** Opening Supplied information block **

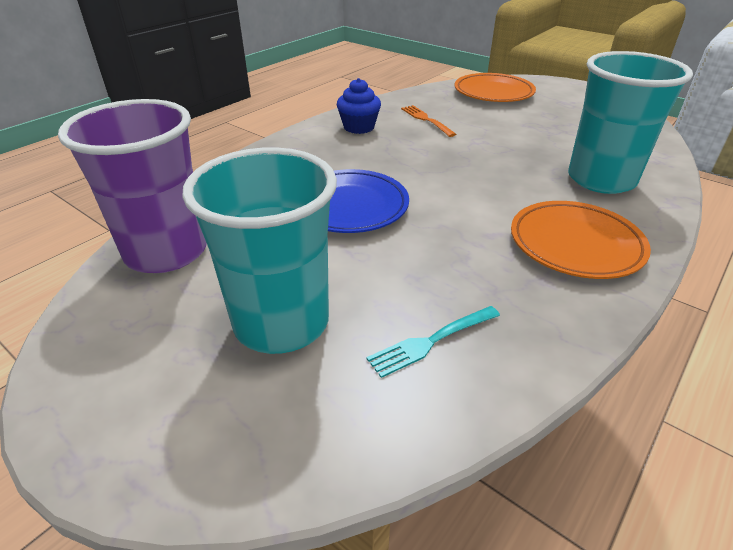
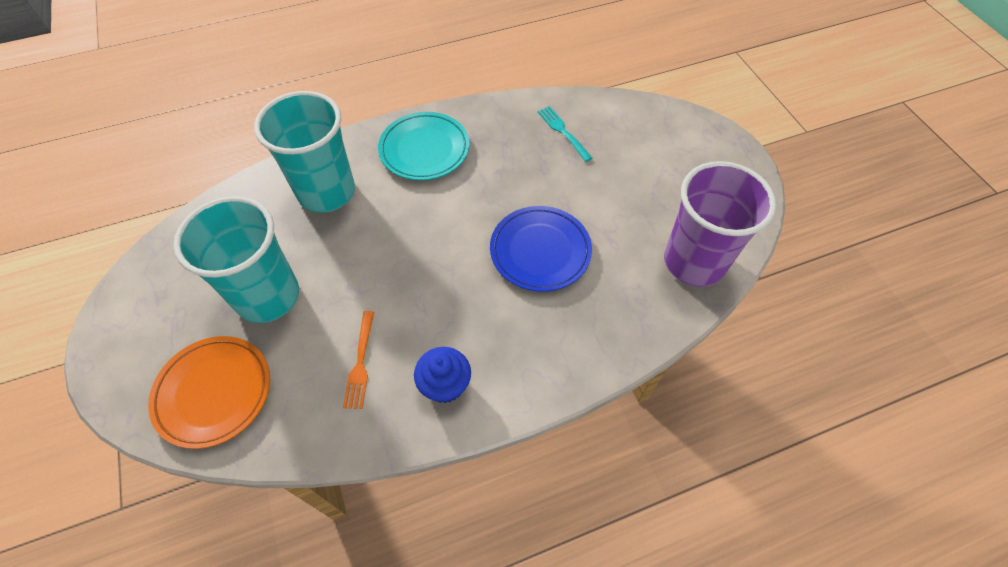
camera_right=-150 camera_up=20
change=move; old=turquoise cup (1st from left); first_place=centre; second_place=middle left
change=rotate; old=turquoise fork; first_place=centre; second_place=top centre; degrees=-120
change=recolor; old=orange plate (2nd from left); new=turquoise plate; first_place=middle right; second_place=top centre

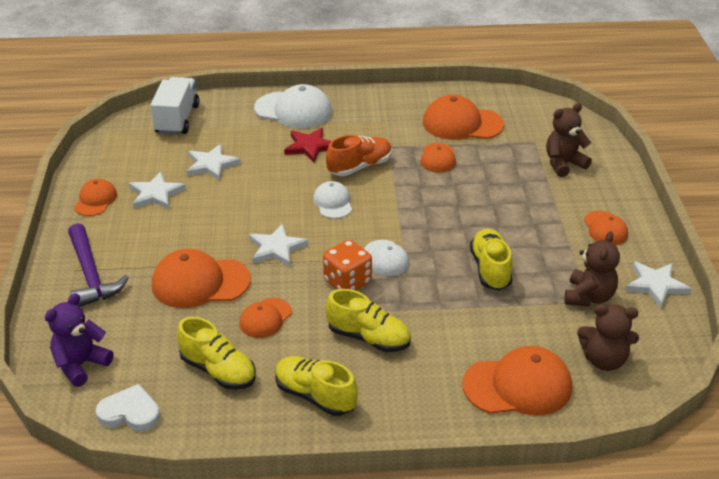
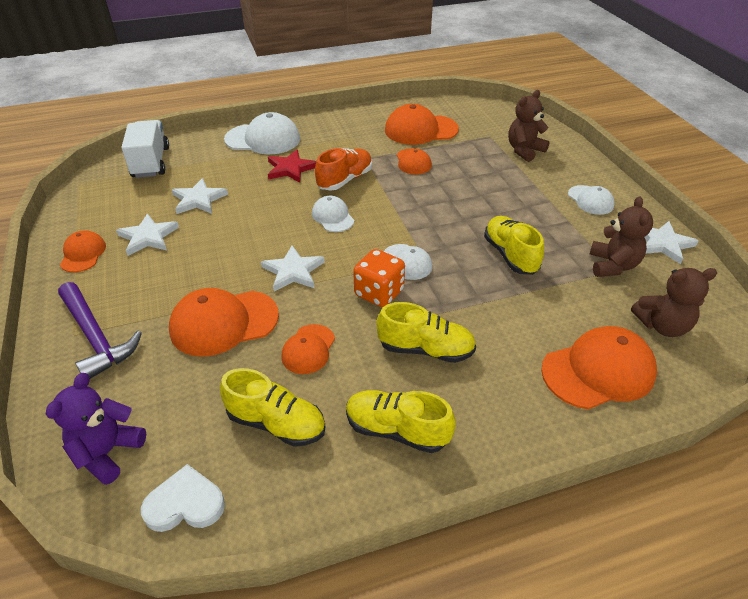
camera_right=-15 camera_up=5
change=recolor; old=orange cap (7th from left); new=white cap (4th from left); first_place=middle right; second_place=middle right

** Closing Supplied information block **

- Task directions: None of the pictures belongs in the answer, but all the entries must be repeated exactly.

- Your solution:
camera_right=-150 camera_up=20
change=move; old=turquoise cup (1st from left); first_place=centre; second_place=middle left
change=rotate; old=turquoise fork; first_place=centre; second_place=top centre; degrees=-120
change=recolor; old=orange plate (2nd from left); new=turquoise plate; first_place=middle right; second_place=top centre

camera_right=-15 camera_up=5
change=recolor; old=orange cap (7th from left); new=white cap (4th from left); first_place=middle right; second_place=middle right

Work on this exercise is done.